- **What to work on**:
Among the records that follow, find the line with "grey watering can: 9 -> 5" and the line with "brown duck: 2 -> 6". Set down those lines and all lines between them exactly, without adding anything.
____ Excerpted data
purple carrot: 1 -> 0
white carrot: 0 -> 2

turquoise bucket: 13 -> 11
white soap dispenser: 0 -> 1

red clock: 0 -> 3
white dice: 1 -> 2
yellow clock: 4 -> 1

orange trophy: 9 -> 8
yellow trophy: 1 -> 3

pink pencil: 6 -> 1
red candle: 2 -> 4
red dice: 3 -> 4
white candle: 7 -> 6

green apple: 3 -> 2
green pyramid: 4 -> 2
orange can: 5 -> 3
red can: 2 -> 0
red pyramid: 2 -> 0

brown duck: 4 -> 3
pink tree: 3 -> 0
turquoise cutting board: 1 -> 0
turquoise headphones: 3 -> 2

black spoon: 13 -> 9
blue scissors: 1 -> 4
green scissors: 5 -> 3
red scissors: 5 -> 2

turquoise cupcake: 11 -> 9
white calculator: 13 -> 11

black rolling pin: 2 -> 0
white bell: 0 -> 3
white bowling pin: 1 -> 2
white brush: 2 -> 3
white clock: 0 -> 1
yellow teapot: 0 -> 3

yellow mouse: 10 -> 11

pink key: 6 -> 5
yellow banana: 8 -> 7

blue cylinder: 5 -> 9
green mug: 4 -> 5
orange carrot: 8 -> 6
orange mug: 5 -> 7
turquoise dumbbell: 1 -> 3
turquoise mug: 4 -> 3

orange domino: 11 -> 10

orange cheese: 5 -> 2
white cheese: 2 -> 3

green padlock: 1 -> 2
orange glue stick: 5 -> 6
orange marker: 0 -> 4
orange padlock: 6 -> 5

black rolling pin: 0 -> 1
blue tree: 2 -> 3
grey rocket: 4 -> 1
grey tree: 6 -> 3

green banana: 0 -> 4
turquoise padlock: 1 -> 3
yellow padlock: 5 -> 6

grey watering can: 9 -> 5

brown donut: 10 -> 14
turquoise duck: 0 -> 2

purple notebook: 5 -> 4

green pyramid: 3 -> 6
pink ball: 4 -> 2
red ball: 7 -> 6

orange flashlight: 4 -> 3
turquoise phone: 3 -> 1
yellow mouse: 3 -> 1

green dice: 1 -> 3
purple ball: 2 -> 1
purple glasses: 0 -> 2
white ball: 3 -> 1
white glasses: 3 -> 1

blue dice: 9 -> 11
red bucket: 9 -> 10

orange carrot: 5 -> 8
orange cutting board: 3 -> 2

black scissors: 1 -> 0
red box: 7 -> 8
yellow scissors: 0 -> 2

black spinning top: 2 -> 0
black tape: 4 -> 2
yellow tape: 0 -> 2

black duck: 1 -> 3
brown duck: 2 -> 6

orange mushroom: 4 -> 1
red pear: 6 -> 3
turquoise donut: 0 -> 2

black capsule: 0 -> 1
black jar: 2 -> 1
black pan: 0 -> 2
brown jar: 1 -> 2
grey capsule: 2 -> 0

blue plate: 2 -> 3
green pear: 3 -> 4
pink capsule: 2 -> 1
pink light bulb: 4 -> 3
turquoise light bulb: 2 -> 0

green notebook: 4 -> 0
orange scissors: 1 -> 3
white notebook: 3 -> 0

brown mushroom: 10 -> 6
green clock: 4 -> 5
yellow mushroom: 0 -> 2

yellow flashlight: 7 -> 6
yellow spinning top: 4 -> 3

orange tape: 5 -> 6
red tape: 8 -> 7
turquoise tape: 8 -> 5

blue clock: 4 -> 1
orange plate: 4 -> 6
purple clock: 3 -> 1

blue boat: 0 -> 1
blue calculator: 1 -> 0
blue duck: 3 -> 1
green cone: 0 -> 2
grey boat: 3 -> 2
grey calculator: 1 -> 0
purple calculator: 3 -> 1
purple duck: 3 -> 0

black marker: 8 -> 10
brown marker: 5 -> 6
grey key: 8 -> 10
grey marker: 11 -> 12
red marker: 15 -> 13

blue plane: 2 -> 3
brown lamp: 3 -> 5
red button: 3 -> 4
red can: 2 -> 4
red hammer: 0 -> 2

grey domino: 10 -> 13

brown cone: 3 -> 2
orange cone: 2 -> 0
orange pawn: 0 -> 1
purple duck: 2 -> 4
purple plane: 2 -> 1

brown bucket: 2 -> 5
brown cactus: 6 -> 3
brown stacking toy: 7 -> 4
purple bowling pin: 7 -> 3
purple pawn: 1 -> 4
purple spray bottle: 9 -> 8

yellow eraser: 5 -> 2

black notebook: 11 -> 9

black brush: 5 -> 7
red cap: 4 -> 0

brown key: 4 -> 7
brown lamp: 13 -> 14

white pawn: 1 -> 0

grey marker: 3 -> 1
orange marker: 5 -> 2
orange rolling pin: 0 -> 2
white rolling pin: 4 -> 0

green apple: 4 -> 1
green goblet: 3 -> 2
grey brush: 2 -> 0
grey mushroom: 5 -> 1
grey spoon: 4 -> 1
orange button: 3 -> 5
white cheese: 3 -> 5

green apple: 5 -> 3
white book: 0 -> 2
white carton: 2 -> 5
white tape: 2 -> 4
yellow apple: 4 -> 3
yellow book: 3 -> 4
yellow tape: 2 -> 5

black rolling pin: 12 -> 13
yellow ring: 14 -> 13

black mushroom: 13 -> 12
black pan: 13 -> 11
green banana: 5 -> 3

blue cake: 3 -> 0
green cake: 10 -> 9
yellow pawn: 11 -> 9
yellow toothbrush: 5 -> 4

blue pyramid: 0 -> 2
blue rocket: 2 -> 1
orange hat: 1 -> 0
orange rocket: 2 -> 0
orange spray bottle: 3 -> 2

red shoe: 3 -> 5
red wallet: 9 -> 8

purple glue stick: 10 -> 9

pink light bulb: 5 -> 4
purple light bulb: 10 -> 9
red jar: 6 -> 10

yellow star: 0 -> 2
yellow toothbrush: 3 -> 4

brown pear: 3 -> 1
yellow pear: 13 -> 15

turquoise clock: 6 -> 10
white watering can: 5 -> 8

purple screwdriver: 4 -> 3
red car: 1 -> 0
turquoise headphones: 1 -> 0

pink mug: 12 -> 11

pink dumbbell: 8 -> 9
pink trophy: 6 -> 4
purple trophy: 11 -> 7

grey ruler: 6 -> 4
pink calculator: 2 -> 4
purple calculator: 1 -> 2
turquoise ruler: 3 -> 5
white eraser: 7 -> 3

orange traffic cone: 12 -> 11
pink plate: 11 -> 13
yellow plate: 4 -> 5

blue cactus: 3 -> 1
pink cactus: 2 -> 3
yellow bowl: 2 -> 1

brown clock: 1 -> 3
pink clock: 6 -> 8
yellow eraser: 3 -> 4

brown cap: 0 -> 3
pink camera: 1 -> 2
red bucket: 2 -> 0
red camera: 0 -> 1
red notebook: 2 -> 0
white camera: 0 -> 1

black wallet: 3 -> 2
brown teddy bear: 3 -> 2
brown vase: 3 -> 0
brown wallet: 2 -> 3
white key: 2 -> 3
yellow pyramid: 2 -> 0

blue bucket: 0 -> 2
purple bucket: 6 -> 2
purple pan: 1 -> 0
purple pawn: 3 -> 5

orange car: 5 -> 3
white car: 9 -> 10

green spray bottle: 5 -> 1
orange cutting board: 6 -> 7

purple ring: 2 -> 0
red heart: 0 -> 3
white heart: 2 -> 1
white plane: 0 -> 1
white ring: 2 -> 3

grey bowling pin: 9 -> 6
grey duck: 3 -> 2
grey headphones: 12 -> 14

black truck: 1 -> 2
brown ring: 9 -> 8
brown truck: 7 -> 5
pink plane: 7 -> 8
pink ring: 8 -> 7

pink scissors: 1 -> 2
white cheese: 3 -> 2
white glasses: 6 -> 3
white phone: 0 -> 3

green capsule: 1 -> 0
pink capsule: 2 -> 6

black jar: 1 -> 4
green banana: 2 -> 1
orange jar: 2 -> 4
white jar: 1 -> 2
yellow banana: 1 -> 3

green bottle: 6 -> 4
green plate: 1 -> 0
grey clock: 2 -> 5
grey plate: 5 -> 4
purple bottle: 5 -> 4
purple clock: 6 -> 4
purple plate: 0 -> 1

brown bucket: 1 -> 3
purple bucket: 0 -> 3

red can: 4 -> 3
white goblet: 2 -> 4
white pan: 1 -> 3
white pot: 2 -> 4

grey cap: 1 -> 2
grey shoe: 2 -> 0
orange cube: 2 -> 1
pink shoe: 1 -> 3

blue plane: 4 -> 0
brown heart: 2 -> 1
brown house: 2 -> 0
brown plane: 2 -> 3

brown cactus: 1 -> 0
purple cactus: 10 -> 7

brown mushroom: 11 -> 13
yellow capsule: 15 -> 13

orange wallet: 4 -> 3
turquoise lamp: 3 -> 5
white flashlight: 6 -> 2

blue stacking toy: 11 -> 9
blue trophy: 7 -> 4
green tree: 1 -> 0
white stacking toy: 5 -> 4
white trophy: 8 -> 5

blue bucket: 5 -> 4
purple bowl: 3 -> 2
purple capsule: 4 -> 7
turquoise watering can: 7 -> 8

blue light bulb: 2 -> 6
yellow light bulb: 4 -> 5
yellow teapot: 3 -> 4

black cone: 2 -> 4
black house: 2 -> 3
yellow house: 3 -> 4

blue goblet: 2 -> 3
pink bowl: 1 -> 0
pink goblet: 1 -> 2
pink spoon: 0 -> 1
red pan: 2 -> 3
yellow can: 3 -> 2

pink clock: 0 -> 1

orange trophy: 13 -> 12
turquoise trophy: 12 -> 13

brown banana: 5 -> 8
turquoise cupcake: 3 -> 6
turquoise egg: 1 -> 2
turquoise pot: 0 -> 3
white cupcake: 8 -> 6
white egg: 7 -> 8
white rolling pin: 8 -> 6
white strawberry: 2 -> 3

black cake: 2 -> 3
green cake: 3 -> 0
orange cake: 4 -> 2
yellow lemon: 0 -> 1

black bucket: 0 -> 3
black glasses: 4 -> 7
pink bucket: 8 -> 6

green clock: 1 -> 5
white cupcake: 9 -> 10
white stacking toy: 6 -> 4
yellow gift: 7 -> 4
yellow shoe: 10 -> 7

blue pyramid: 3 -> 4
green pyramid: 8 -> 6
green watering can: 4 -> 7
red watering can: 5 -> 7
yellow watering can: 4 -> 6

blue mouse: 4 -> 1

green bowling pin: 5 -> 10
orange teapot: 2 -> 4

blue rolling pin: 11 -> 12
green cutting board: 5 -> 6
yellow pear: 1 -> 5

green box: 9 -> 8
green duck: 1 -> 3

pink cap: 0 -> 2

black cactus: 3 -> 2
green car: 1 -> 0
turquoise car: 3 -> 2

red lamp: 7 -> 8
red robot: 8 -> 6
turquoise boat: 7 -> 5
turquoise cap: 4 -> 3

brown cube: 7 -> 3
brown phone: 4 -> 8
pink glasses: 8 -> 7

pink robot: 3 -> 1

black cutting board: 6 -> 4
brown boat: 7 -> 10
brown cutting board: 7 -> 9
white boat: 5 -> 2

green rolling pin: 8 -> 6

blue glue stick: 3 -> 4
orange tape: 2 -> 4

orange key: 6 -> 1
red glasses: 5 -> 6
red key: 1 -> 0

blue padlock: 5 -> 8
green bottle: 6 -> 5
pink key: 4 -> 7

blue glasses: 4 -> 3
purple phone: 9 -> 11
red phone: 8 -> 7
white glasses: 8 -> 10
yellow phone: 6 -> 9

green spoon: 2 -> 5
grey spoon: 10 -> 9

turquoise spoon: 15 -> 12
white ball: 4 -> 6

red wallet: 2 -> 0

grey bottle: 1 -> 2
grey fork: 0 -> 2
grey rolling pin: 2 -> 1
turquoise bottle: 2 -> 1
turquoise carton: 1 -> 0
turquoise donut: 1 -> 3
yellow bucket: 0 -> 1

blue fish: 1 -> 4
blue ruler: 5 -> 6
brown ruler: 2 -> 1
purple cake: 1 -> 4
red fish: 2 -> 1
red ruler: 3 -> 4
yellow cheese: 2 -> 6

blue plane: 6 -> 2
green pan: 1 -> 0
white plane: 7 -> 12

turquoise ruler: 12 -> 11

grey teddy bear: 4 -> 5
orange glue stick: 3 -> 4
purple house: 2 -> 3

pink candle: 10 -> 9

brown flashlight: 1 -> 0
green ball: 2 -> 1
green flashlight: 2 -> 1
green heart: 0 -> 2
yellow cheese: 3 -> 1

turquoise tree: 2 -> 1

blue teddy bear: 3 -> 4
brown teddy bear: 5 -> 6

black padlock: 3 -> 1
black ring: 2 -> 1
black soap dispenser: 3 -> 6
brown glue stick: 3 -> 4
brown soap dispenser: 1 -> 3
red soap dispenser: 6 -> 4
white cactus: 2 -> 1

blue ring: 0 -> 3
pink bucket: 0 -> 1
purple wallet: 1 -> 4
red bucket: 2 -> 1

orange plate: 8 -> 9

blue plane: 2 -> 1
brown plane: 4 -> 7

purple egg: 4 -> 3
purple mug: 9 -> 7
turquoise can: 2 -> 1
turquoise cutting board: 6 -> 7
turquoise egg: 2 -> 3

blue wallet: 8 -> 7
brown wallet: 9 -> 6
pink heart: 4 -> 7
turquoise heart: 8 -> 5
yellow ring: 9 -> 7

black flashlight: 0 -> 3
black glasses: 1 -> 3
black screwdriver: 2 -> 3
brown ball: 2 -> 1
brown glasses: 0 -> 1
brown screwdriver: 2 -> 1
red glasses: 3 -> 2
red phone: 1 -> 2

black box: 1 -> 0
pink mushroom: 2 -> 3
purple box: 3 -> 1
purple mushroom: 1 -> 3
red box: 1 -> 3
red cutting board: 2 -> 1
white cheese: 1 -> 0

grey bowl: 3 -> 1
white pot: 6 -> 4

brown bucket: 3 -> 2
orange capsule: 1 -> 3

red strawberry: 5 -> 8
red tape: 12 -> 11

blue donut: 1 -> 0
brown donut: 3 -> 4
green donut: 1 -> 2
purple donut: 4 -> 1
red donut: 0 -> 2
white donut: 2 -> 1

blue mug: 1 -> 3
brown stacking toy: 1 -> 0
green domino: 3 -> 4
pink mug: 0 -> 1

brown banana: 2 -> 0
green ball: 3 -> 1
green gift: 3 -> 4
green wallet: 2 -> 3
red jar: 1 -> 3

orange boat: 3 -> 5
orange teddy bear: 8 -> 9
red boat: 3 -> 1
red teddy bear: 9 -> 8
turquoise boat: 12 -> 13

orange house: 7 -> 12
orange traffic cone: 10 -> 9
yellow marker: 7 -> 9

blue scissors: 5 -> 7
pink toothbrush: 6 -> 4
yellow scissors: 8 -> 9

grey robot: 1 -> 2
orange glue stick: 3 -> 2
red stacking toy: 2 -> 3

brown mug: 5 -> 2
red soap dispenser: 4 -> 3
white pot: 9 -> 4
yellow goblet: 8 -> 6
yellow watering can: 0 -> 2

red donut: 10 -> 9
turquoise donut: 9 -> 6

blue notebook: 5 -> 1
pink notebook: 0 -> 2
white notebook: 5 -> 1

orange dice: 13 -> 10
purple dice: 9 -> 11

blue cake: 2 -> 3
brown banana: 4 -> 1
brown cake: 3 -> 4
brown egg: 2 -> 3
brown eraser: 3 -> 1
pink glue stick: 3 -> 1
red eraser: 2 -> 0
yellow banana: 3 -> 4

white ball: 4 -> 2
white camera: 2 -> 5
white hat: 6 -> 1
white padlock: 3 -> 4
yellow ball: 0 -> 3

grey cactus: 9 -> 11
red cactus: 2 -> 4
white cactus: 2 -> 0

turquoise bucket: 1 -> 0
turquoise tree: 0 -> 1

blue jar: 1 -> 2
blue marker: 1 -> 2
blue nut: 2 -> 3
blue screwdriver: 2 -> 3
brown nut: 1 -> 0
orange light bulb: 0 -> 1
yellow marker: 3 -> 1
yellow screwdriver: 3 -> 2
________
- **Solution for this task**:
grey watering can: 9 -> 5

brown donut: 10 -> 14
turquoise duck: 0 -> 2

purple notebook: 5 -> 4

green pyramid: 3 -> 6
pink ball: 4 -> 2
red ball: 7 -> 6

orange flashlight: 4 -> 3
turquoise phone: 3 -> 1
yellow mouse: 3 -> 1

green dice: 1 -> 3
purple ball: 2 -> 1
purple glasses: 0 -> 2
white ball: 3 -> 1
white glasses: 3 -> 1

blue dice: 9 -> 11
red bucket: 9 -> 10

orange carrot: 5 -> 8
orange cutting board: 3 -> 2

black scissors: 1 -> 0
red box: 7 -> 8
yellow scissors: 0 -> 2

black spinning top: 2 -> 0
black tape: 4 -> 2
yellow tape: 0 -> 2

black duck: 1 -> 3
brown duck: 2 -> 6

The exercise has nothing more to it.